● WHAT NEEDS TO BE DONE
Reproduce the entries below line for line, without altering any characters, and leave out the pictures.

● INPUT DATA
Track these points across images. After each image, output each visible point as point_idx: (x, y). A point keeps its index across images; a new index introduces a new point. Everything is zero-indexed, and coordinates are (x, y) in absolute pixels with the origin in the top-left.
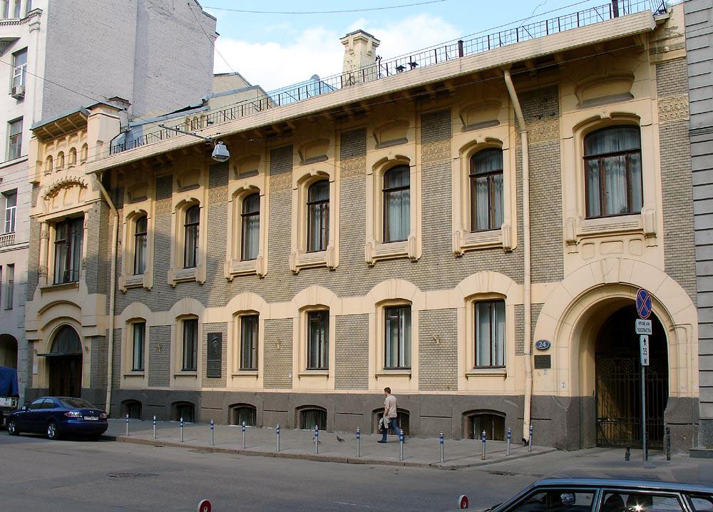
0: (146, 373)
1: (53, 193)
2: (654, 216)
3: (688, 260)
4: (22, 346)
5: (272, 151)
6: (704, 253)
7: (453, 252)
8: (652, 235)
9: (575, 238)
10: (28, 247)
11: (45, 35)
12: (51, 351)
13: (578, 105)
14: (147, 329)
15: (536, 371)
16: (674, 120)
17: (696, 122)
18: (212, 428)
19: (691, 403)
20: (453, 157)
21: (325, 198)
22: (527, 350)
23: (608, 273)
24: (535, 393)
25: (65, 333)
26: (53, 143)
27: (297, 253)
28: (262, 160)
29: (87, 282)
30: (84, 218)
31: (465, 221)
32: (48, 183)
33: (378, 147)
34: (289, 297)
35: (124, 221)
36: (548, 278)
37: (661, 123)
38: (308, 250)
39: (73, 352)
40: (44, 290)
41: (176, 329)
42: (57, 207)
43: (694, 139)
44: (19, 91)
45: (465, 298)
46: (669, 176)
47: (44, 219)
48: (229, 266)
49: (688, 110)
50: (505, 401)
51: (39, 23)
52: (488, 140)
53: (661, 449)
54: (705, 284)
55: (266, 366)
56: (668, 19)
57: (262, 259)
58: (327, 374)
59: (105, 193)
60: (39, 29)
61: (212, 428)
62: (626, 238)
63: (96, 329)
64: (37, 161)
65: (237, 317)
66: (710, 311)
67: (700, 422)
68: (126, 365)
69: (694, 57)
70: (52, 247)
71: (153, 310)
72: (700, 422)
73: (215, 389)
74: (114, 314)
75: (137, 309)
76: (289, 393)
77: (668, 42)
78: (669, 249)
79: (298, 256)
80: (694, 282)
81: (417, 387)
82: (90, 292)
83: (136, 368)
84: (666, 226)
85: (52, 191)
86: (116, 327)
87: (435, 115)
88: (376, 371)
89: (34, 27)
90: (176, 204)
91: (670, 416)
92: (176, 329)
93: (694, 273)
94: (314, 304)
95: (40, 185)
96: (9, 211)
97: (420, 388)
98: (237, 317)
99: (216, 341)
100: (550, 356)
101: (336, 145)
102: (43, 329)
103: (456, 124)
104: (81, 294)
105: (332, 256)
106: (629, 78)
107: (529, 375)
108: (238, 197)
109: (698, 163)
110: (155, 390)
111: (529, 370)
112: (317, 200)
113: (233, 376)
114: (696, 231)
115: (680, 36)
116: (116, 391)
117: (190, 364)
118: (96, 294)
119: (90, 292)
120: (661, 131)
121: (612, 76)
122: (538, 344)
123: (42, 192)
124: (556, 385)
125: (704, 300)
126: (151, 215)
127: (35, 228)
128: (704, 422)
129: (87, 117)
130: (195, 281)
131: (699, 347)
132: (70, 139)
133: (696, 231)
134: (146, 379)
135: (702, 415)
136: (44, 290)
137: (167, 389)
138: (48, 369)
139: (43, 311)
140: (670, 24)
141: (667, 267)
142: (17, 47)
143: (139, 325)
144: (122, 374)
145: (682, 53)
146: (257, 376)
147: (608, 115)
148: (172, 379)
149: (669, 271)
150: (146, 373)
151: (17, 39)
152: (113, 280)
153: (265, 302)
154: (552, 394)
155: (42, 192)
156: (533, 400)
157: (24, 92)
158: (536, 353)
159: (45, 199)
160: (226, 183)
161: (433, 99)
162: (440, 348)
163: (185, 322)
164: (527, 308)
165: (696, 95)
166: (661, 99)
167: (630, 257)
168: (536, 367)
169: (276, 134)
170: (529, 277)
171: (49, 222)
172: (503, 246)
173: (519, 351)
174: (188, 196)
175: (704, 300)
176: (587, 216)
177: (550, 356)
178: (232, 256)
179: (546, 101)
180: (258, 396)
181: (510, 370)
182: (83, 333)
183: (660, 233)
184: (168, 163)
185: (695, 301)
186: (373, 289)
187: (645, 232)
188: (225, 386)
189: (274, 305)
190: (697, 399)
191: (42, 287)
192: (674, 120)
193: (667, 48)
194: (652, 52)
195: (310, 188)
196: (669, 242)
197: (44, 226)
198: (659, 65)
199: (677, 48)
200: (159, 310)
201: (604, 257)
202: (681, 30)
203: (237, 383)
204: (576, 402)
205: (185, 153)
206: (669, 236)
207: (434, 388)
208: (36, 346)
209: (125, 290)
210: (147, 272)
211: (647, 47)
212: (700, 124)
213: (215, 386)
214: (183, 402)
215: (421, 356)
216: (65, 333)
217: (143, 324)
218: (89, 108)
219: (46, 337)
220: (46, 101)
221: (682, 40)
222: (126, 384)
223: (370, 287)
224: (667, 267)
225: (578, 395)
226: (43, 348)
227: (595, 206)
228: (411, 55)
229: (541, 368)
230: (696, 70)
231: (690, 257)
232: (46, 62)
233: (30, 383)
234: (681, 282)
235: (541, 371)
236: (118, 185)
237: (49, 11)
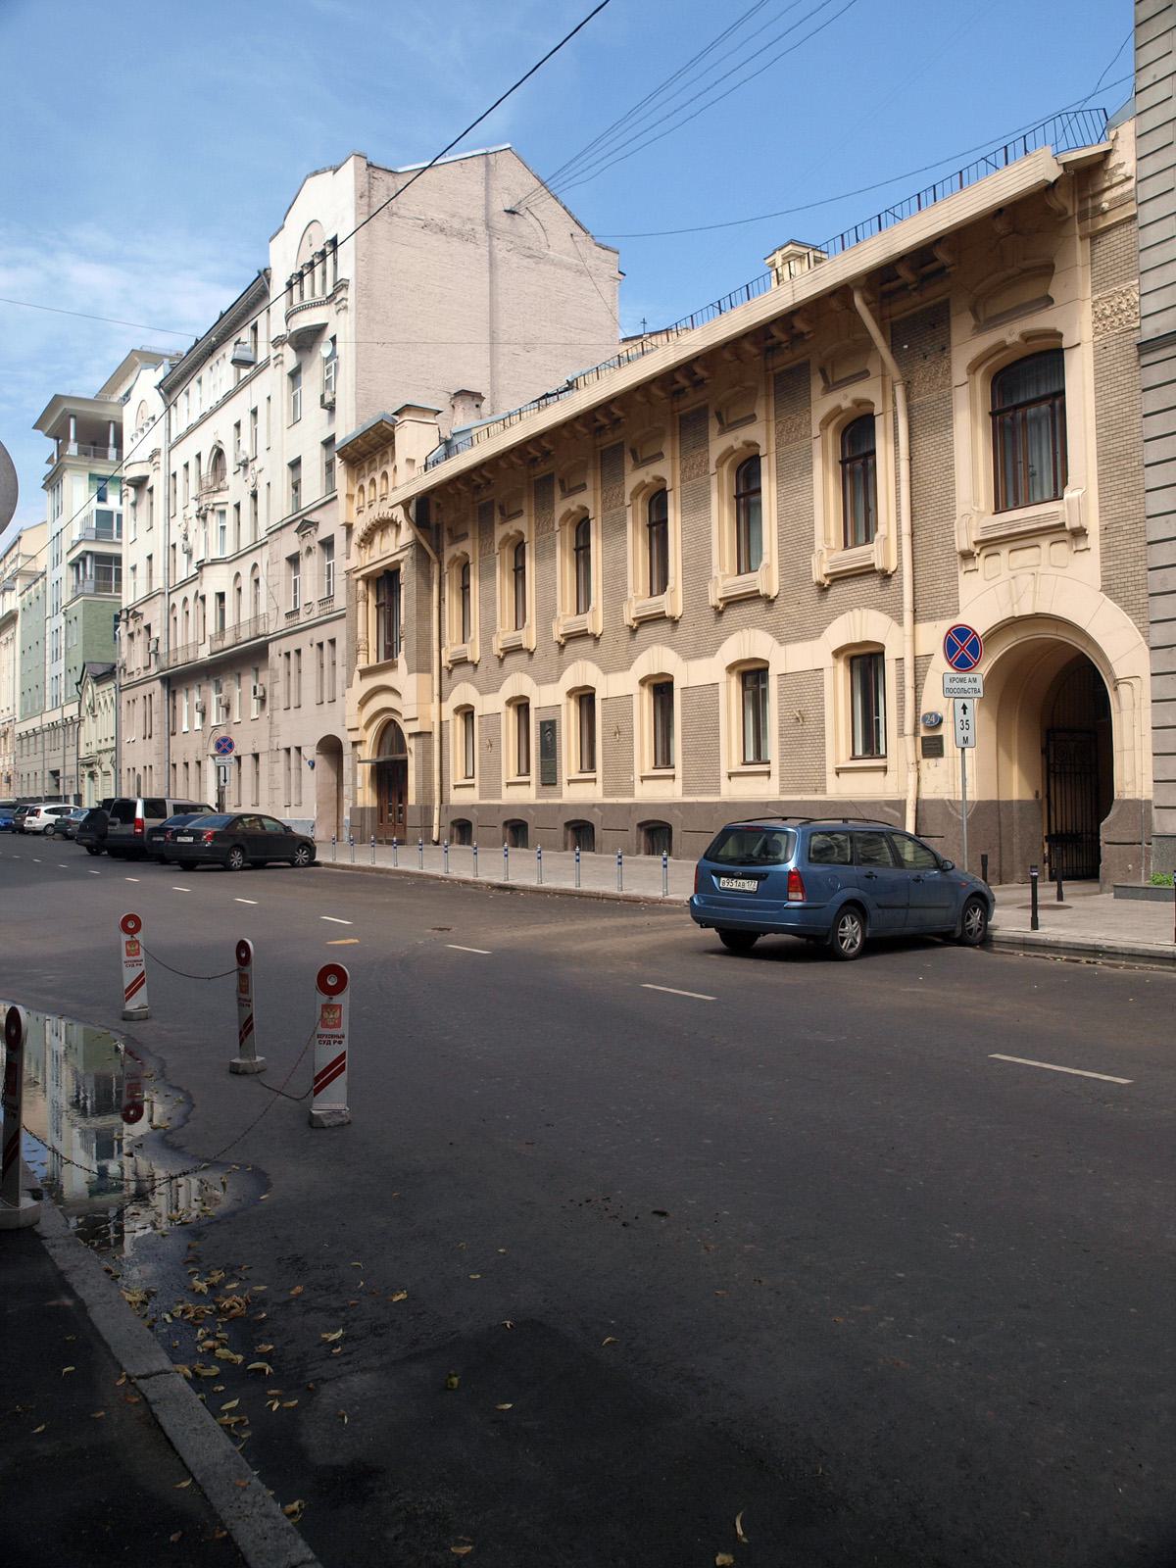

● ANSWER TO THE TASK
Track these points across images. After each image, output each visible point as point_idx: (x, y). A point keeps its index across images; a new index introduces a new point. Everything is zero-indexed, and coordinates are (x, y) in absolute pixels with the origin in the top-left.
0: (146, 373)
1: (53, 193)
2: (654, 216)
3: (688, 260)
4: (22, 346)
5: (272, 151)
6: (704, 253)
7: (453, 252)
8: (652, 235)
9: (575, 238)
10: (28, 247)
11: (45, 35)
12: (51, 351)
13: (578, 105)
14: (147, 329)
15: (536, 371)
16: (674, 120)
17: (696, 122)
18: (212, 428)
19: (691, 403)
20: (453, 157)
21: (325, 198)
22: (527, 350)
23: (608, 273)
24: (535, 393)
25: (65, 333)
26: (53, 143)
27: (297, 253)
28: (262, 160)
29: (87, 282)
30: (84, 218)
31: (465, 221)
32: (48, 183)
33: (378, 147)
34: (289, 297)
35: (124, 221)
36: (548, 278)
37: (661, 123)
38: (308, 250)
39: (73, 352)
40: (44, 290)
41: (176, 329)
42: (57, 207)
43: (694, 139)
44: (19, 91)
45: (465, 298)
46: (669, 176)
47: (44, 219)
48: (229, 266)
49: (688, 110)
50: (505, 401)
51: (39, 23)
52: (488, 140)
53: (661, 449)
54: (705, 284)
55: (266, 366)
56: (668, 19)
57: (262, 259)
58: (327, 374)
59: (105, 193)
60: (39, 29)
61: (212, 428)
62: (626, 238)
63: (96, 329)
64: (37, 161)
65: (237, 317)
66: (710, 311)
67: (700, 422)
68: (126, 365)
69: (694, 57)
70: (52, 247)
71: (153, 310)
72: (700, 422)
73: (215, 389)
74: (114, 314)
75: (137, 309)
76: (289, 393)
77: (668, 42)
78: (669, 249)
79: (298, 256)
80: (694, 282)
81: (417, 387)
82: (90, 292)
83: (136, 368)
84: (666, 226)
85: (52, 191)
86: (116, 327)
87: (435, 115)
88: (376, 371)
89: (34, 27)
90: (176, 204)
91: (670, 416)
92: (176, 329)
93: (694, 273)
94: (314, 304)
95: (40, 185)
96: (9, 211)
97: (420, 388)
98: (237, 317)
99: (216, 341)
100: (550, 356)
101: (336, 145)
102: (43, 329)
103: (456, 124)
104: (81, 294)
105: (332, 256)
106: (629, 78)
107: (529, 375)
108: (238, 197)
109: (698, 163)
110: (155, 390)
111: (529, 370)
112: (317, 200)
113: (233, 376)
114: (696, 231)
115: (680, 36)
116: (116, 391)
117: (190, 364)
118: (96, 294)
119: (90, 292)
120: (661, 131)
121: (612, 76)
122: (538, 344)
123: (42, 192)
124: (556, 385)
125: (704, 300)
126: (151, 215)
127: (35, 228)
128: (704, 422)
129: (87, 117)
130: (195, 281)
131: (699, 347)
132: (70, 139)
133: (696, 231)
134: (146, 379)
135: (702, 415)
136: (44, 290)
137: (167, 389)
138: (48, 369)
139: (43, 311)
140: (670, 24)
141: (667, 267)
142: (17, 47)
143: (139, 325)
144: (122, 374)
145: (682, 53)
146: (257, 376)
147: (608, 115)
148: (172, 379)
149: (669, 271)
150: (146, 373)
151: (17, 39)
152: (113, 280)
153: (265, 302)
154: (552, 394)
155: (42, 192)
156: (533, 400)
157: (24, 92)
158: (536, 353)
159: (45, 199)
160: (226, 183)
161: (433, 99)
162: (440, 348)
163: (185, 322)
164: (527, 308)
165: (696, 95)
166: (661, 99)
167: (630, 257)
168: (536, 367)
169: (276, 134)
170: (529, 277)
171: (49, 222)
172: (503, 246)
173: (519, 351)
174: (188, 196)
175: (704, 300)
176: (587, 216)
177: (550, 356)
178: (232, 256)
179: (546, 101)
180: (258, 396)
181: (510, 370)
182: (83, 333)
183: (660, 233)
184: (168, 163)
185: (695, 301)
186: (373, 289)
187: (645, 232)
188: (225, 386)
189: (274, 305)
190: (697, 399)
191: (42, 287)
192: (674, 120)
193: (667, 48)
194: (652, 52)
195: (310, 188)
196: (669, 242)
197: (44, 226)
198: (659, 65)
199: (677, 48)
200: (159, 310)
201: (604, 257)
202: (681, 30)
203: (237, 383)
204: (576, 402)
205: (185, 153)
206: (669, 236)
207: (434, 388)
208: (36, 346)
209: (125, 290)
210: (147, 272)
211: (647, 47)
212: (700, 124)
213: (215, 386)
214: (183, 402)
215: (421, 356)
216: (65, 333)
217: (143, 324)
218: (89, 108)
219: (46, 337)
220: (46, 101)
221: (682, 40)
222: (126, 384)
223: (370, 287)
224: (667, 267)
225: (578, 395)
226: (43, 348)
227: (595, 206)
228: (411, 55)
229: (541, 368)
230: (696, 70)
231: (690, 257)
232: (46, 62)
233: (30, 383)
234: (681, 282)
235: (541, 371)
236: (118, 185)
237: (49, 11)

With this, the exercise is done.